Colored object listings
>>>

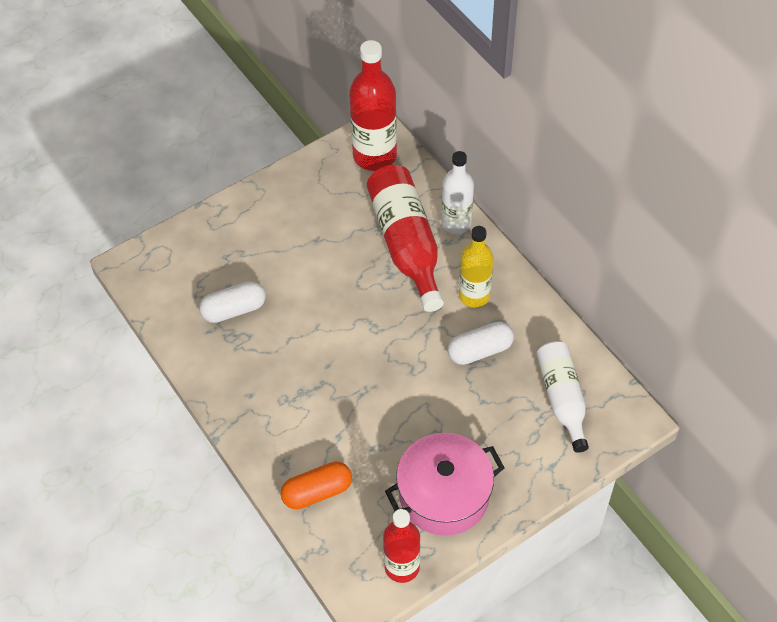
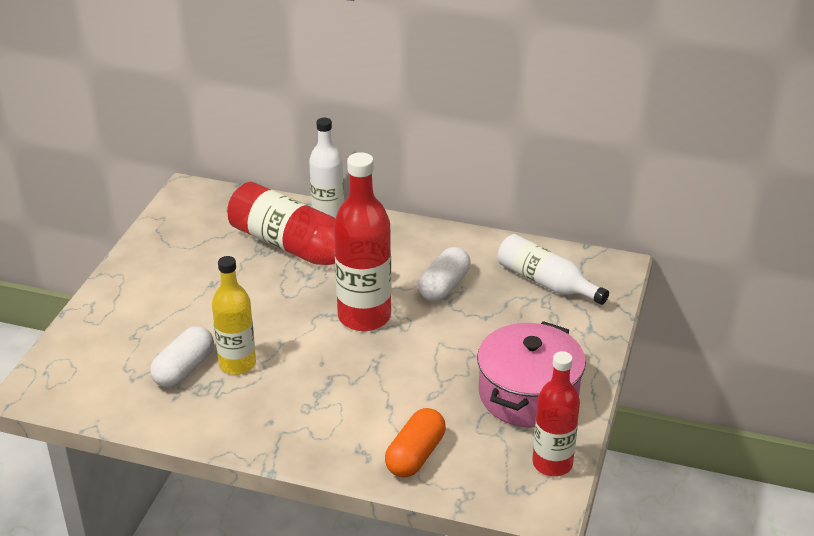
camera: 40 degrees left, 20 degrees down
red bottle [349,40,397,171] -> red bottle moved to [334,152,391,331]
yellow bottle [459,226,493,308] -> yellow bottle moved to [212,256,256,375]

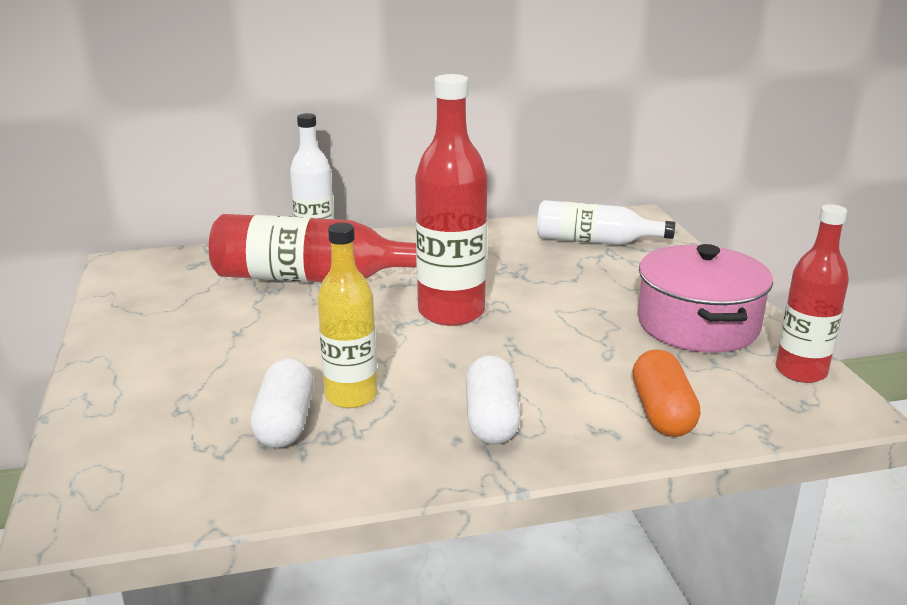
camera: 30 degrees left, 10 degrees down
white capsule [419,247,470,302] -> white capsule moved to [466,355,521,445]

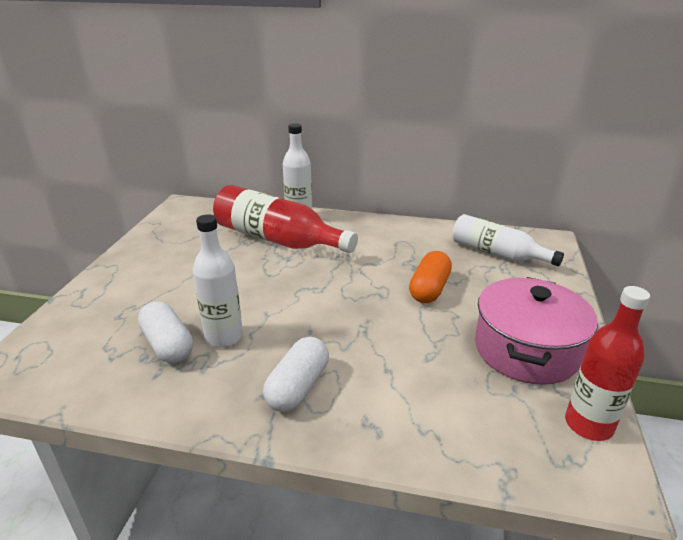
camera: 25 degrees right, 5 degrees up
white capsule [250,358,314,448] -> white capsule turned 60 degrees counterclockwise [138,301,193,363]
yellow bottle [317,223,377,408] -> white bottle [193,214,243,348]
red bottle [415,74,487,326] -> none
orange capsule [632,349,700,437] -> orange capsule moved to [409,251,452,303]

<<<

ASSIGNMENT:
The entries above should be retyped exactly, minus any pictures.

EXERCISE RESPONSE:
camera: 40 degrees left, 20 degrees down
red bottle [349,40,397,171] -> red bottle moved to [334,152,391,331]
yellow bottle [459,226,493,308] -> yellow bottle moved to [212,256,256,375]

camera: 30 degrees left, 10 degrees down
white capsule [419,247,470,302] -> white capsule moved to [466,355,521,445]

camera: 25 degrees right, 5 degrees up
white capsule [250,358,314,448] -> white capsule turned 60 degrees counterclockwise [138,301,193,363]
yellow bottle [317,223,377,408] -> white bottle [193,214,243,348]
red bottle [415,74,487,326] -> none
orange capsule [632,349,700,437] -> orange capsule moved to [409,251,452,303]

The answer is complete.